Records provided:
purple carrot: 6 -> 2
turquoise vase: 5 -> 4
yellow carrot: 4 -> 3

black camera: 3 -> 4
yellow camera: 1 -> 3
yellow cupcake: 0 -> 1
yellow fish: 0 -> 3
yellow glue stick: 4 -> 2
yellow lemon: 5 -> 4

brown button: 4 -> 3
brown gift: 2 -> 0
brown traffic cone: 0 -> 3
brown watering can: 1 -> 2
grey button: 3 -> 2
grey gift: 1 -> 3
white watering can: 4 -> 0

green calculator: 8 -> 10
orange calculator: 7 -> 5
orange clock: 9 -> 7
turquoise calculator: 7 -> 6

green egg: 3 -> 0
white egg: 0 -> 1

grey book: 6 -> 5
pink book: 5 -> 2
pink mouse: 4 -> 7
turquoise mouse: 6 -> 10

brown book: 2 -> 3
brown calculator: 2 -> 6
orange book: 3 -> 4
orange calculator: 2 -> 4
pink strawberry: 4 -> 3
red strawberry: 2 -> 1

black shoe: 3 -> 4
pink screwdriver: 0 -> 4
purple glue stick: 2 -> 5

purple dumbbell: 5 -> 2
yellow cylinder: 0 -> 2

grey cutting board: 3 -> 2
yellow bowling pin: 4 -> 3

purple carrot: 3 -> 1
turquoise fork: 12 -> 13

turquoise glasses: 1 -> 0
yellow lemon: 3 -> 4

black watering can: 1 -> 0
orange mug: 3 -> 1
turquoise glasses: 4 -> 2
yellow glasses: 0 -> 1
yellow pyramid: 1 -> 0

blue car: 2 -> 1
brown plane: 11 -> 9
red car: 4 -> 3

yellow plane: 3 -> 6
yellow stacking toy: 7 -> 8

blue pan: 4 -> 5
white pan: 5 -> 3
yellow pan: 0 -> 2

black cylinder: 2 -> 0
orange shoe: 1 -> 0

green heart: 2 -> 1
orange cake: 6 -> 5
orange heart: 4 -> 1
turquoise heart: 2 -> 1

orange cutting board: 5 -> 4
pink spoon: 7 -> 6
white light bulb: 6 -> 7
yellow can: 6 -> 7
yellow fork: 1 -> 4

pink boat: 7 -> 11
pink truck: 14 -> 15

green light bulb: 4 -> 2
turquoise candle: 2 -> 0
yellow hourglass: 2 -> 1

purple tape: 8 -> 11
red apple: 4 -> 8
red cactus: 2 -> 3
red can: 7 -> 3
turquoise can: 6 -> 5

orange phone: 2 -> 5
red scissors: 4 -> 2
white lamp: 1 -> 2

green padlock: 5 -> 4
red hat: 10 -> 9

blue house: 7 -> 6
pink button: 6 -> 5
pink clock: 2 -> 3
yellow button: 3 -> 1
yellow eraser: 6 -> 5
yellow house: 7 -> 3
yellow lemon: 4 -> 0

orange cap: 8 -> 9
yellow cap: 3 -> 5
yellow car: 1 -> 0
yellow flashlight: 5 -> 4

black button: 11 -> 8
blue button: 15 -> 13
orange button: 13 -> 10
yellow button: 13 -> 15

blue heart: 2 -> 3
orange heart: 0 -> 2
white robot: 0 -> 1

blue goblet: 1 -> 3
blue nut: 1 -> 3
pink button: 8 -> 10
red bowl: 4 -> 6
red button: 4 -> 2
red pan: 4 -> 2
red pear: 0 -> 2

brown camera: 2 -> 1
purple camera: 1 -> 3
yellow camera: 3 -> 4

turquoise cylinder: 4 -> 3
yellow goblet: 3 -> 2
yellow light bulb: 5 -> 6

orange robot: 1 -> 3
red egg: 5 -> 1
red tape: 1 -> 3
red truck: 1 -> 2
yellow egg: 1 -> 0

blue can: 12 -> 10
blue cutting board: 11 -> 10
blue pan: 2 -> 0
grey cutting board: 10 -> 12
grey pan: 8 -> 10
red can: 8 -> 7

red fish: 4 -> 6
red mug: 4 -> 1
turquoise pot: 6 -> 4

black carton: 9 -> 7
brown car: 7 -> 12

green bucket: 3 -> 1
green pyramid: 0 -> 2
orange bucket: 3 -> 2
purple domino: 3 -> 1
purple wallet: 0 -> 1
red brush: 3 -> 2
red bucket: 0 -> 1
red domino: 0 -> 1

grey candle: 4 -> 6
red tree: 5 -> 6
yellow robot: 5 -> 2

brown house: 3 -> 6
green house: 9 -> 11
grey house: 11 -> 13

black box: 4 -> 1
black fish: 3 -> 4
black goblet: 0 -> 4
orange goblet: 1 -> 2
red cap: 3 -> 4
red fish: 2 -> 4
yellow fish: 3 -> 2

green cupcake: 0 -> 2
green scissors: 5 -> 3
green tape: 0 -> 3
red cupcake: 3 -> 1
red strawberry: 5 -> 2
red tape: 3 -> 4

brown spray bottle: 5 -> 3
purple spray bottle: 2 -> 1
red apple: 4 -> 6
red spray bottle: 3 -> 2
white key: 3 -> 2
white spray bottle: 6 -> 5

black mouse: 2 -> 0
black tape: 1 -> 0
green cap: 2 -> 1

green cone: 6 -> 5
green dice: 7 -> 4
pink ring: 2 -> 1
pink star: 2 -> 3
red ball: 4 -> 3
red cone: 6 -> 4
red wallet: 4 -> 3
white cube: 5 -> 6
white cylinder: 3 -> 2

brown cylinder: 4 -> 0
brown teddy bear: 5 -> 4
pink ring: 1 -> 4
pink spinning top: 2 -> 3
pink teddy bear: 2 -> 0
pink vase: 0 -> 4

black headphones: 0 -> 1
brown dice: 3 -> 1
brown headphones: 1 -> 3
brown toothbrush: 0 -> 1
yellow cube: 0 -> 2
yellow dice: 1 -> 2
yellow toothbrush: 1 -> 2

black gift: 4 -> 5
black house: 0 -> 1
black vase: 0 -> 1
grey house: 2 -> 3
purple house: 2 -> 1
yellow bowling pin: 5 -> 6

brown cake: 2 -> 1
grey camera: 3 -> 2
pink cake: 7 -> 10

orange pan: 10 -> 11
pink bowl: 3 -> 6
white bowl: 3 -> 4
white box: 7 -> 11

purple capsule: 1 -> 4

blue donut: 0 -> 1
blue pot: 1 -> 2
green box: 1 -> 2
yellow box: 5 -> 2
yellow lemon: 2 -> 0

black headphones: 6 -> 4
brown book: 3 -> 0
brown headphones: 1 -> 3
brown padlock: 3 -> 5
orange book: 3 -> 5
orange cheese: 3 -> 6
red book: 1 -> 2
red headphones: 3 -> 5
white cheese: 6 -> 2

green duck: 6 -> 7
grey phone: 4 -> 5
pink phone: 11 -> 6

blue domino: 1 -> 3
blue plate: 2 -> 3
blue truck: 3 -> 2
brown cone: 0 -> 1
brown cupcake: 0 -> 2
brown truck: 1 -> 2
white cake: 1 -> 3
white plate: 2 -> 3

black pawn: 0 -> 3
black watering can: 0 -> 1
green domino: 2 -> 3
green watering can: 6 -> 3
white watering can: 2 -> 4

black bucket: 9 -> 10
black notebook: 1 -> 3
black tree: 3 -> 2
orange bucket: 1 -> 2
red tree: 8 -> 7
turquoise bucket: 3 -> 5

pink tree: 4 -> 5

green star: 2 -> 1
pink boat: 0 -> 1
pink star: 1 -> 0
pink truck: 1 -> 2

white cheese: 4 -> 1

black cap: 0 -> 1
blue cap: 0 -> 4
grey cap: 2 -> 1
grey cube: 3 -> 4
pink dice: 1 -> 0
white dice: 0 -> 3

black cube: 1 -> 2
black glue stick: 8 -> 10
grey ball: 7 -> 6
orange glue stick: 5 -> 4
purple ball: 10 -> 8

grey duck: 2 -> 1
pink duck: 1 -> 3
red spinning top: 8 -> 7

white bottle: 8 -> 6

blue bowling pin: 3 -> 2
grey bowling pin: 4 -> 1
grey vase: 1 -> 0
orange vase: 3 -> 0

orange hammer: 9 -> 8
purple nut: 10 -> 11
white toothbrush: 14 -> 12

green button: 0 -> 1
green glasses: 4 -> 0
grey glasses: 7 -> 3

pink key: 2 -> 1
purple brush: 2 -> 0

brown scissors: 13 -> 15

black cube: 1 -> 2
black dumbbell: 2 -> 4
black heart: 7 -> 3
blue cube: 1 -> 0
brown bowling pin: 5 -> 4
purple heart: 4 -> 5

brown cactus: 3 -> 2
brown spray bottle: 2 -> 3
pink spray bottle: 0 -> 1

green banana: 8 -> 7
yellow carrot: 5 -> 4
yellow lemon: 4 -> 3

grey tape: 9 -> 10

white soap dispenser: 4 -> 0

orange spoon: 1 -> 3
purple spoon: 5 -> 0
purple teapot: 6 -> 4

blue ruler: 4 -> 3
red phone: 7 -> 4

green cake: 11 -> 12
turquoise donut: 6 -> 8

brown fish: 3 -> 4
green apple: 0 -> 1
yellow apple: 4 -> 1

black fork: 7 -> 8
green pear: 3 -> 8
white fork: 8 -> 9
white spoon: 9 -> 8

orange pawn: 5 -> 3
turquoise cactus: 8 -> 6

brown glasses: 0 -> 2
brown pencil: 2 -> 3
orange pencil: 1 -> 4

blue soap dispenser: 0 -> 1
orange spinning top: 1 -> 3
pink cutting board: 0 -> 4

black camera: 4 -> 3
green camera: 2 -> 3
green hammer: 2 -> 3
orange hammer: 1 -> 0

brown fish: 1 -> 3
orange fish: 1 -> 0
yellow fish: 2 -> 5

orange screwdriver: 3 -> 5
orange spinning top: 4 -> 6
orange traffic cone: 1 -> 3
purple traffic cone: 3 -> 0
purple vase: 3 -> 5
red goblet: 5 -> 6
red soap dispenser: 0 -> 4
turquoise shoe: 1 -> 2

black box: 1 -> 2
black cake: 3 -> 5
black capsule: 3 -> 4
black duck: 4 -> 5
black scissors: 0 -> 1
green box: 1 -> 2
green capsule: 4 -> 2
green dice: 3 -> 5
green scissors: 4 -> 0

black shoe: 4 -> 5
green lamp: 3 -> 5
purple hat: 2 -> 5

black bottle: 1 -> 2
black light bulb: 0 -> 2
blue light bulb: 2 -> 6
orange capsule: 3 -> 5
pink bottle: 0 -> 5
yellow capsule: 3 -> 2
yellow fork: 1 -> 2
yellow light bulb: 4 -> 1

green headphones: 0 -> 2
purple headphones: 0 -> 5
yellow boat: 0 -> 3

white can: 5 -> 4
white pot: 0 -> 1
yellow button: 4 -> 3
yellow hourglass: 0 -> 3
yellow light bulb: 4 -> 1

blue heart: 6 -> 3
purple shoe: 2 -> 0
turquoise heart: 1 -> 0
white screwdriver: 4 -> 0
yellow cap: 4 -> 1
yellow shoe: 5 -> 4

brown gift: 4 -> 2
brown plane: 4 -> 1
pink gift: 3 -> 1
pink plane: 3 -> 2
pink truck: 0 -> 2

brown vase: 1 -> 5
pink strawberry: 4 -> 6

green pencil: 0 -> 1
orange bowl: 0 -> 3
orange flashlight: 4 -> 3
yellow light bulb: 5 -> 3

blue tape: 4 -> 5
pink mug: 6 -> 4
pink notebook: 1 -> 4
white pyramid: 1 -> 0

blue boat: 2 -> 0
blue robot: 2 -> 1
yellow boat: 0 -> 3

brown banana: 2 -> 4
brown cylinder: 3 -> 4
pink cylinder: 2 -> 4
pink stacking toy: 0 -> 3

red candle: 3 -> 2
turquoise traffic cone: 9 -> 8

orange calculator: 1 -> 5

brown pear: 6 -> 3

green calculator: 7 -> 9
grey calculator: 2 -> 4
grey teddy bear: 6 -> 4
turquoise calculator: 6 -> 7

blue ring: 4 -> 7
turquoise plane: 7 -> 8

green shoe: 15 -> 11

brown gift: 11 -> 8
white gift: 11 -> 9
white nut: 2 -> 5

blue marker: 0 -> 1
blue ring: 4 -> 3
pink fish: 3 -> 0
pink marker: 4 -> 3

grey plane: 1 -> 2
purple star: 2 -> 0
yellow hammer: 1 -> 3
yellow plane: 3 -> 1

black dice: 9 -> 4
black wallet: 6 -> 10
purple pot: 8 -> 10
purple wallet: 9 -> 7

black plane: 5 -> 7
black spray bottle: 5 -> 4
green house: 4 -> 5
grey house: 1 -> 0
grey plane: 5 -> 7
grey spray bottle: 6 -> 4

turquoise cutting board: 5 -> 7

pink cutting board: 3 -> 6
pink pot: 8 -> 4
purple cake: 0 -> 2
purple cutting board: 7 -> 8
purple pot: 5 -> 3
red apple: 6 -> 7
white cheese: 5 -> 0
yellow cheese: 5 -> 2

Task brief: Please give back exactly the lines of the listing above that run from the one containing "black goblet: 0 -> 4" through the one containing "white key: 3 -> 2", and only those.

The answer:
black goblet: 0 -> 4
orange goblet: 1 -> 2
red cap: 3 -> 4
red fish: 2 -> 4
yellow fish: 3 -> 2

green cupcake: 0 -> 2
green scissors: 5 -> 3
green tape: 0 -> 3
red cupcake: 3 -> 1
red strawberry: 5 -> 2
red tape: 3 -> 4

brown spray bottle: 5 -> 3
purple spray bottle: 2 -> 1
red apple: 4 -> 6
red spray bottle: 3 -> 2
white key: 3 -> 2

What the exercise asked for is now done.